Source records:
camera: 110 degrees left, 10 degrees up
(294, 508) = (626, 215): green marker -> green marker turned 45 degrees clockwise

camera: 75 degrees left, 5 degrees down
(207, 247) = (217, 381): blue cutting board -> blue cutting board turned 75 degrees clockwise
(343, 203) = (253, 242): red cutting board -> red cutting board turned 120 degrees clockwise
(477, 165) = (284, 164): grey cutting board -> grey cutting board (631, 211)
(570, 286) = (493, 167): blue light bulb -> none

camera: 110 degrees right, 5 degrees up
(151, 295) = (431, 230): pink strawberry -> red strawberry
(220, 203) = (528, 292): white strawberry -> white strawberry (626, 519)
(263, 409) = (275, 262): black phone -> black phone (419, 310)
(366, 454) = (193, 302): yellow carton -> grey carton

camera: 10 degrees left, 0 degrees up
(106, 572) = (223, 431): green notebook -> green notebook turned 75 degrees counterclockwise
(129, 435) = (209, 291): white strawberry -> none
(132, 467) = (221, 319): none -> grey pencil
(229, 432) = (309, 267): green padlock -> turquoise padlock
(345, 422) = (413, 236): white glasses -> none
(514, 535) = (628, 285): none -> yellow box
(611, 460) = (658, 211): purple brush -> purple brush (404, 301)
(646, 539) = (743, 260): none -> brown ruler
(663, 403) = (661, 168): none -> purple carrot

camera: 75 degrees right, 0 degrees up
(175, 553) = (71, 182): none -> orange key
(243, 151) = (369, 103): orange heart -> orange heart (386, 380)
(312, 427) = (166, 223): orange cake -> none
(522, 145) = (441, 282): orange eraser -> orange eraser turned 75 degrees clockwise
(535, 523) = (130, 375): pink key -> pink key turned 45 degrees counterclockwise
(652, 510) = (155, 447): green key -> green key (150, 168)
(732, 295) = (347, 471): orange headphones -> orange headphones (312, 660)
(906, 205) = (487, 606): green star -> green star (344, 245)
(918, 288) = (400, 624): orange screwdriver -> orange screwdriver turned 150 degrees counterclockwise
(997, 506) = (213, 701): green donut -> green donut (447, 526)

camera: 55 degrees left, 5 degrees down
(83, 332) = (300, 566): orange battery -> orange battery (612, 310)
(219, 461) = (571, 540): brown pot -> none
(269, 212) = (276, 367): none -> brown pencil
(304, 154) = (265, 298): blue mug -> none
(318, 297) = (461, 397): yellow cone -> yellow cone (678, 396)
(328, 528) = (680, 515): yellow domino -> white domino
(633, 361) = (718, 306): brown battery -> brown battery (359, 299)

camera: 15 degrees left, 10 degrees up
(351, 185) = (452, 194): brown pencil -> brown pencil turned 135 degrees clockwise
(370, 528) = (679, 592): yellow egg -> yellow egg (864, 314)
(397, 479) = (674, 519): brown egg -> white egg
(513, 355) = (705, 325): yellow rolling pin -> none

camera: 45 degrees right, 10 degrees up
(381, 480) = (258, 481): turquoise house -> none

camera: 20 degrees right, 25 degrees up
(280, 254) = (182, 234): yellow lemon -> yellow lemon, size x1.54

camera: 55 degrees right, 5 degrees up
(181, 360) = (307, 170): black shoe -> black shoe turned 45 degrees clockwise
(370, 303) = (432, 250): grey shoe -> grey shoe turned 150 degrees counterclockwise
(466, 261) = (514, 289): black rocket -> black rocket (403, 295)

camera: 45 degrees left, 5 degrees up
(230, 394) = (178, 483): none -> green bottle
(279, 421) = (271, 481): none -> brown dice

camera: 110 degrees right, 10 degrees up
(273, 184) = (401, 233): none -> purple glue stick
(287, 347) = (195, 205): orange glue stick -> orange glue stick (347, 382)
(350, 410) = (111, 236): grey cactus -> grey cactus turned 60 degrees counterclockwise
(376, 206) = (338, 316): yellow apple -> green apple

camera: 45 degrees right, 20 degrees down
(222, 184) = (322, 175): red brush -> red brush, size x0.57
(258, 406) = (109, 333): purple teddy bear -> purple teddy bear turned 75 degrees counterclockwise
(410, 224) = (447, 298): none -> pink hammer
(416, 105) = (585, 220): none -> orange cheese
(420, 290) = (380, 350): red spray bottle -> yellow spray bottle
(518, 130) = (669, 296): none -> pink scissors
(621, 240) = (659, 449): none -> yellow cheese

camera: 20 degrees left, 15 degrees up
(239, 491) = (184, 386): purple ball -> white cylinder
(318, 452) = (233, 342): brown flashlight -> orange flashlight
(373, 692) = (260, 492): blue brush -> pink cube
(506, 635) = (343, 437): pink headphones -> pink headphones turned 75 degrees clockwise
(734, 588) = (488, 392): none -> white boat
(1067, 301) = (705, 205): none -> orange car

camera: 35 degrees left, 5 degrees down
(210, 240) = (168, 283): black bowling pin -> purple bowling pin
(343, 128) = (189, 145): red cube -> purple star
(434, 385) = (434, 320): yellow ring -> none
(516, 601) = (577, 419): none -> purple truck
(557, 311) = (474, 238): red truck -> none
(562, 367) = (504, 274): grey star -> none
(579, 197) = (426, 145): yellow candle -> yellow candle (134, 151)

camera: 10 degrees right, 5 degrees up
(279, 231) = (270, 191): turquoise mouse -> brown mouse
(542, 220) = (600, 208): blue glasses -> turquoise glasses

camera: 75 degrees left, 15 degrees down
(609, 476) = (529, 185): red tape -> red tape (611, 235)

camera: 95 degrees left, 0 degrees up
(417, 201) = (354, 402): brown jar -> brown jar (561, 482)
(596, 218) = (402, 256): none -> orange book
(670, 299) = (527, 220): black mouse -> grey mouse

# Problem to solve:
Please repeat each entry. Keep every word the same.

# Result of the exercise:
camera: 110 degrees left, 10 degrees up
(294, 508) = (626, 215): green marker -> green marker turned 45 degrees clockwise

camera: 75 degrees left, 5 degrees down
(207, 247) = (217, 381): blue cutting board -> blue cutting board turned 75 degrees clockwise
(343, 203) = (253, 242): red cutting board -> red cutting board turned 120 degrees clockwise
(477, 165) = (284, 164): grey cutting board -> grey cutting board (631, 211)
(570, 286) = (493, 167): blue light bulb -> none

camera: 110 degrees right, 5 degrees up
(151, 295) = (431, 230): pink strawberry -> red strawberry
(220, 203) = (528, 292): white strawberry -> white strawberry (626, 519)
(263, 409) = (275, 262): black phone -> black phone (419, 310)
(366, 454) = (193, 302): yellow carton -> grey carton

camera: 10 degrees left, 0 degrees up
(106, 572) = (223, 431): green notebook -> green notebook turned 75 degrees counterclockwise
(129, 435) = (209, 291): white strawberry -> none
(132, 467) = (221, 319): none -> grey pencil
(229, 432) = (309, 267): green padlock -> turquoise padlock
(345, 422) = (413, 236): white glasses -> none
(514, 535) = (628, 285): none -> yellow box
(611, 460) = (658, 211): purple brush -> purple brush (404, 301)
(646, 539) = (743, 260): none -> brown ruler
(663, 403) = (661, 168): none -> purple carrot

camera: 75 degrees right, 0 degrees up
(175, 553) = (71, 182): none -> orange key
(243, 151) = (369, 103): orange heart -> orange heart (386, 380)
(312, 427) = (166, 223): orange cake -> none
(522, 145) = (441, 282): orange eraser -> orange eraser turned 75 degrees clockwise
(535, 523) = (130, 375): pink key -> pink key turned 45 degrees counterclockwise
(652, 510) = (155, 447): green key -> green key (150, 168)
(732, 295) = (347, 471): orange headphones -> orange headphones (312, 660)
(906, 205) = (487, 606): green star -> green star (344, 245)
(918, 288) = (400, 624): orange screwdriver -> orange screwdriver turned 150 degrees counterclockwise
(997, 506) = (213, 701): green donut -> green donut (447, 526)

camera: 55 degrees left, 5 degrees down
(83, 332) = (300, 566): orange battery -> orange battery (612, 310)
(219, 461) = (571, 540): brown pot -> none
(269, 212) = (276, 367): none -> brown pencil
(304, 154) = (265, 298): blue mug -> none
(318, 297) = (461, 397): yellow cone -> yellow cone (678, 396)
(328, 528) = (680, 515): yellow domino -> white domino
(633, 361) = (718, 306): brown battery -> brown battery (359, 299)

camera: 15 degrees left, 10 degrees up
(351, 185) = (452, 194): brown pencil -> brown pencil turned 135 degrees clockwise
(370, 528) = (679, 592): yellow egg -> yellow egg (864, 314)
(397, 479) = (674, 519): brown egg -> white egg
(513, 355) = (705, 325): yellow rolling pin -> none

camera: 45 degrees right, 10 degrees up
(381, 480) = (258, 481): turquoise house -> none

camera: 20 degrees right, 25 degrees up
(280, 254) = (182, 234): yellow lemon -> yellow lemon, size x1.54

camera: 55 degrees right, 5 degrees up
(181, 360) = (307, 170): black shoe -> black shoe turned 45 degrees clockwise
(370, 303) = (432, 250): grey shoe -> grey shoe turned 150 degrees counterclockwise
(466, 261) = (514, 289): black rocket -> black rocket (403, 295)

camera: 45 degrees left, 5 degrees up
(230, 394) = (178, 483): none -> green bottle
(279, 421) = (271, 481): none -> brown dice

camera: 110 degrees right, 10 degrees up
(273, 184) = (401, 233): none -> purple glue stick
(287, 347) = (195, 205): orange glue stick -> orange glue stick (347, 382)
(350, 410) = (111, 236): grey cactus -> grey cactus turned 60 degrees counterclockwise
(376, 206) = (338, 316): yellow apple -> green apple

camera: 45 degrees right, 20 degrees down
(222, 184) = (322, 175): red brush -> red brush, size x0.57
(258, 406) = (109, 333): purple teddy bear -> purple teddy bear turned 75 degrees counterclockwise
(410, 224) = (447, 298): none -> pink hammer
(416, 105) = (585, 220): none -> orange cheese
(420, 290) = (380, 350): red spray bottle -> yellow spray bottle
(518, 130) = (669, 296): none -> pink scissors
(621, 240) = (659, 449): none -> yellow cheese

camera: 20 degrees left, 15 degrees up
(239, 491) = (184, 386): purple ball -> white cylinder
(318, 452) = (233, 342): brown flashlight -> orange flashlight
(373, 692) = (260, 492): blue brush -> pink cube
(506, 635) = (343, 437): pink headphones -> pink headphones turned 75 degrees clockwise
(734, 588) = (488, 392): none -> white boat
(1067, 301) = (705, 205): none -> orange car

camera: 35 degrees left, 5 degrees down
(210, 240) = (168, 283): black bowling pin -> purple bowling pin
(343, 128) = (189, 145): red cube -> purple star
(434, 385) = (434, 320): yellow ring -> none
(516, 601) = (577, 419): none -> purple truck
(557, 311) = (474, 238): red truck -> none
(562, 367) = (504, 274): grey star -> none
(579, 197) = (426, 145): yellow candle -> yellow candle (134, 151)

camera: 10 degrees right, 5 degrees up
(279, 231) = (270, 191): turquoise mouse -> brown mouse
(542, 220) = (600, 208): blue glasses -> turquoise glasses

camera: 75 degrees left, 15 degrees down
(609, 476) = (529, 185): red tape -> red tape (611, 235)

camera: 95 degrees left, 0 degrees up
(417, 201) = (354, 402): brown jar -> brown jar (561, 482)
(596, 218) = (402, 256): none -> orange book
(670, 299) = (527, 220): black mouse -> grey mouse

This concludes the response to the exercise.